**Data**:
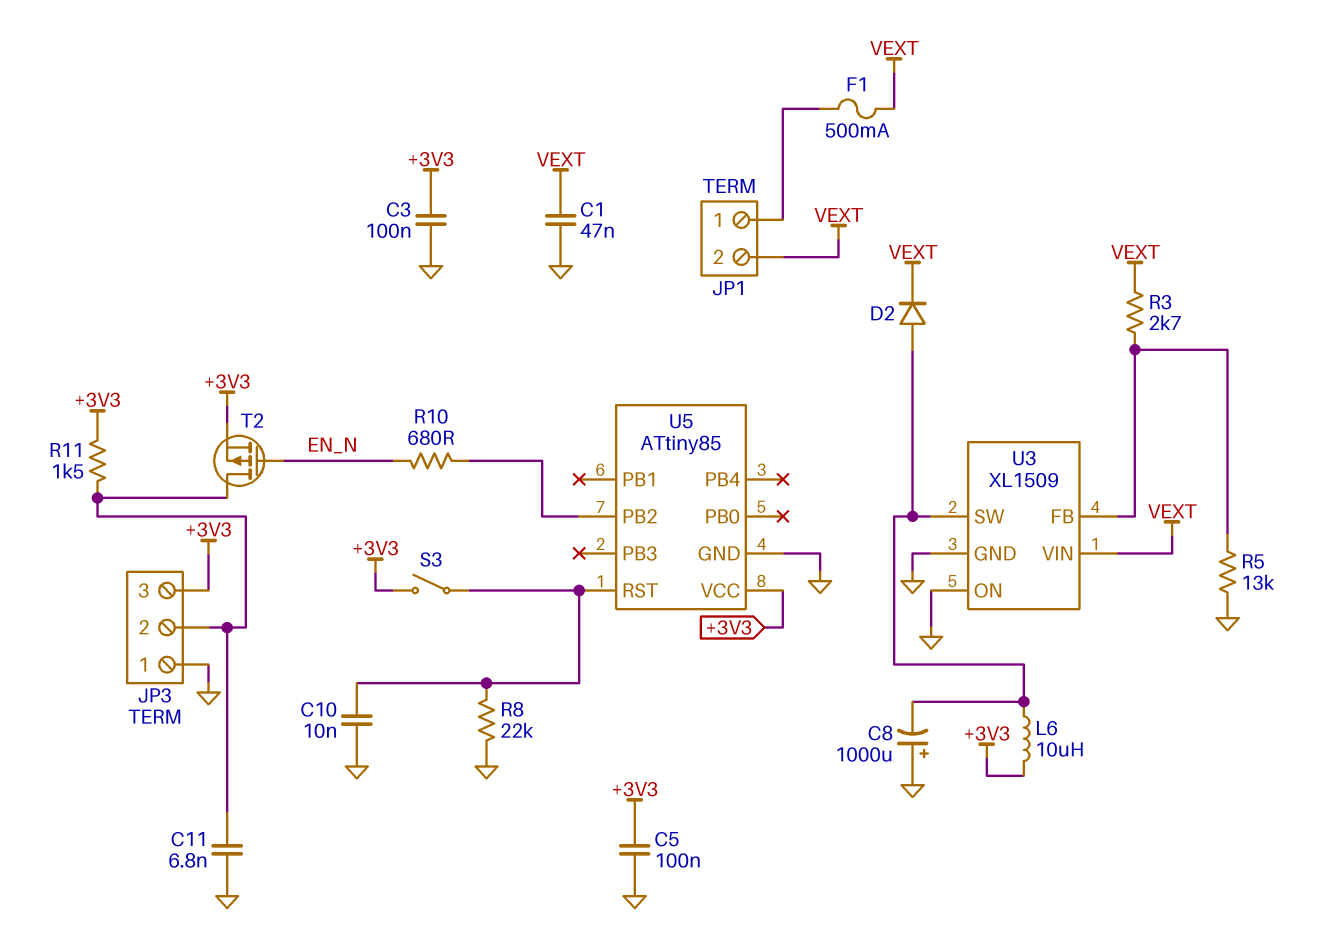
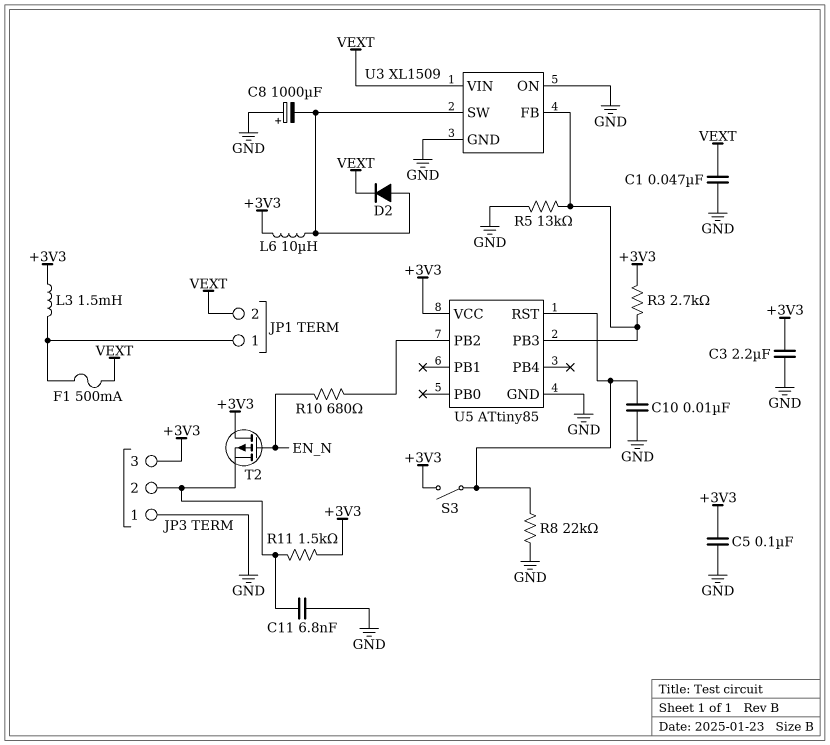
C3: 100nF (+3V3, GND) -> 2.2uF (+3V3, GND)
L3: none -> 1.5mH (+3V3, JP1/1)
R3: 2.7k (U3/FB, VEXT) -> 2.7k (+3V3, U3/FB)
T2: PMOS (G EN_N, D JP3/2, S +3V3) -> PMOS (G EN_N, D +3V3, S JP3/2)
U5 pin PB3: none -> U3/FB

**Problem requirements**: Output nothing but the records above, word for word, with the pictures removed.

**Your solution**:
C3: 100nF (+3V3, GND) -> 2.2uF (+3V3, GND)
L3: none -> 1.5mH (+3V3, JP1/1)
R3: 2.7k (U3/FB, VEXT) -> 2.7k (+3V3, U3/FB)
T2: PMOS (G EN_N, D JP3/2, S +3V3) -> PMOS (G EN_N, D +3V3, S JP3/2)
U5 pin PB3: none -> U3/FB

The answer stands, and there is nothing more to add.